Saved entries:

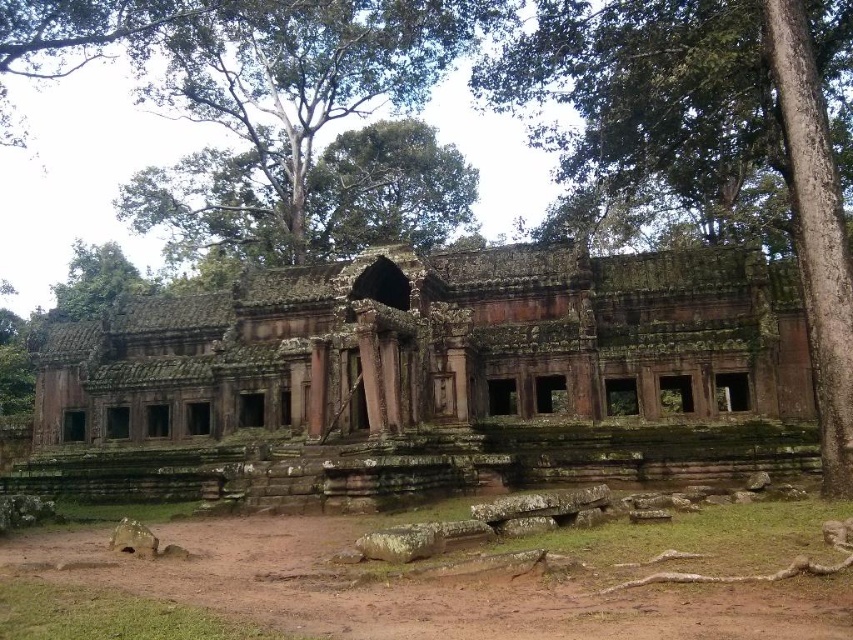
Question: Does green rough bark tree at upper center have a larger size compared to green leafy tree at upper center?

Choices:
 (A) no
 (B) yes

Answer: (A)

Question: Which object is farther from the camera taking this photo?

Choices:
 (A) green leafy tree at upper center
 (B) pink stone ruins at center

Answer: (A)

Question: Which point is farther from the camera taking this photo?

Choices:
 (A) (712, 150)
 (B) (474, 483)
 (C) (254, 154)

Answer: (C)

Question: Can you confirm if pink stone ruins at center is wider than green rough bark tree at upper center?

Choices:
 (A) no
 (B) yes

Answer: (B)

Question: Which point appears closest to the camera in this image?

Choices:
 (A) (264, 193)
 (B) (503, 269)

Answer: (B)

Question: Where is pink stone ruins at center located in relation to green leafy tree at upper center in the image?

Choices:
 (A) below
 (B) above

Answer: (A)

---

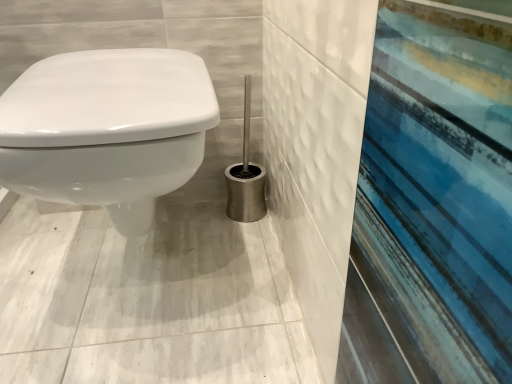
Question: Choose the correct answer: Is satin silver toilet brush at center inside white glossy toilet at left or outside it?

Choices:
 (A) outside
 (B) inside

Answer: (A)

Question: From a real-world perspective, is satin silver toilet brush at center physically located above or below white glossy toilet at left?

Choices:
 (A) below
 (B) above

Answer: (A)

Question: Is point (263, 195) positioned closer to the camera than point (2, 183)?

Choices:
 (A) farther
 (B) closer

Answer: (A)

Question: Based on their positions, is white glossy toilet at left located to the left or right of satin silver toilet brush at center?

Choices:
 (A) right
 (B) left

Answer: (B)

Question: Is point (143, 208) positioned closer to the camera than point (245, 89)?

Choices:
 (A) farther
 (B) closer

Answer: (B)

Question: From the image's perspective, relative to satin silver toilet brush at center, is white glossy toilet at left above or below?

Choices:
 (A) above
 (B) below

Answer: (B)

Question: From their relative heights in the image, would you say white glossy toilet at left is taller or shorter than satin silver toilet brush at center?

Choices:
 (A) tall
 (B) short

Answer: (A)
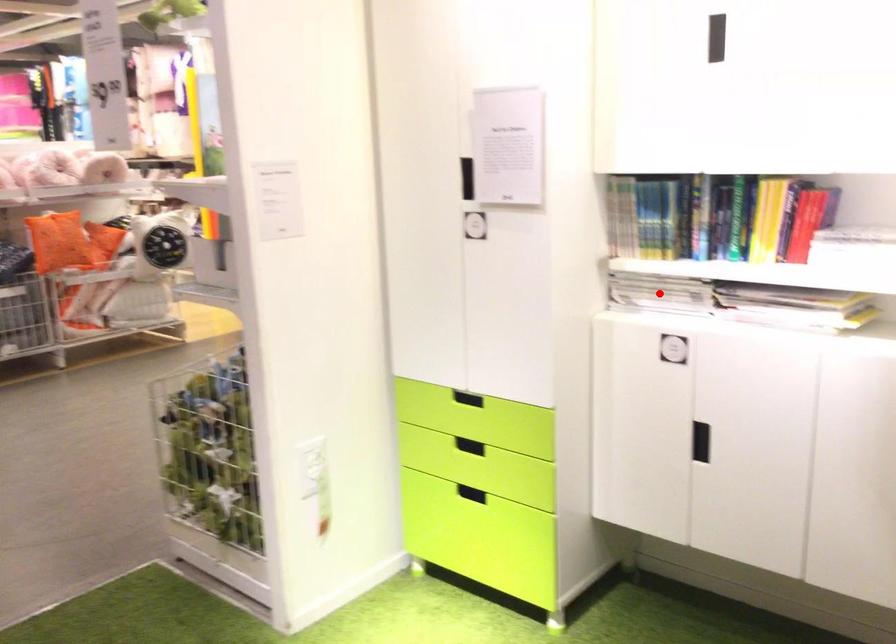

---

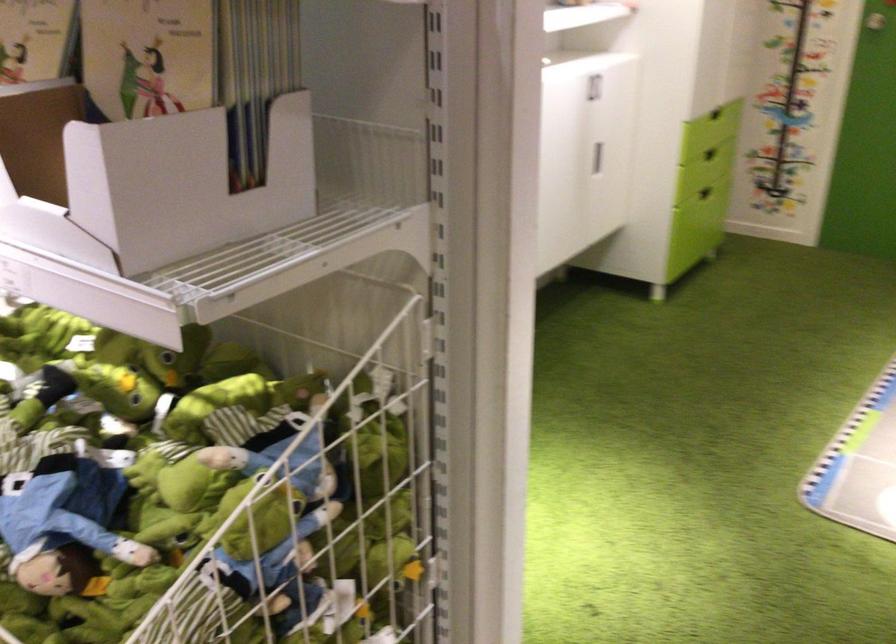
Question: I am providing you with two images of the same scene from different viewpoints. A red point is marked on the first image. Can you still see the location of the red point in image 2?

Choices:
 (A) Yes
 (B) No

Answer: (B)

[Exercise instructions]: How many lines of the records contain the string "positioned"? Case counts, and give only the number.

[Finished task]: 2